■ **DATA FOR THIS TASK**
_ _ _ _

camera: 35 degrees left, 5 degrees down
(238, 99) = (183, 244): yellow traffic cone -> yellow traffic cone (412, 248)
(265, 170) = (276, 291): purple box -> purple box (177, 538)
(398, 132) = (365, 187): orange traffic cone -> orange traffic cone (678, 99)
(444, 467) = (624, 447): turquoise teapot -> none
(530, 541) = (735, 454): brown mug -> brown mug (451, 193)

_ _ _ _

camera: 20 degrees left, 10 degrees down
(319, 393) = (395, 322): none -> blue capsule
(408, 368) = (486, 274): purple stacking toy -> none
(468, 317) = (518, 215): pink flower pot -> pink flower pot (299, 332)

_ _ _ _

■ **PROBLEM**
In the entries above, the lines between the one holding "(238, 99) = (183, 244): yellow" and the one holding "(530, 541) = (735, 454): brown", inclusive, are to be printed exactly as written, and those alone.

■ **OUTPUT FOR THIS TASK**
(238, 99) = (183, 244): yellow traffic cone -> yellow traffic cone (412, 248)
(265, 170) = (276, 291): purple box -> purple box (177, 538)
(398, 132) = (365, 187): orange traffic cone -> orange traffic cone (678, 99)
(444, 467) = (624, 447): turquoise teapot -> none
(530, 541) = (735, 454): brown mug -> brown mug (451, 193)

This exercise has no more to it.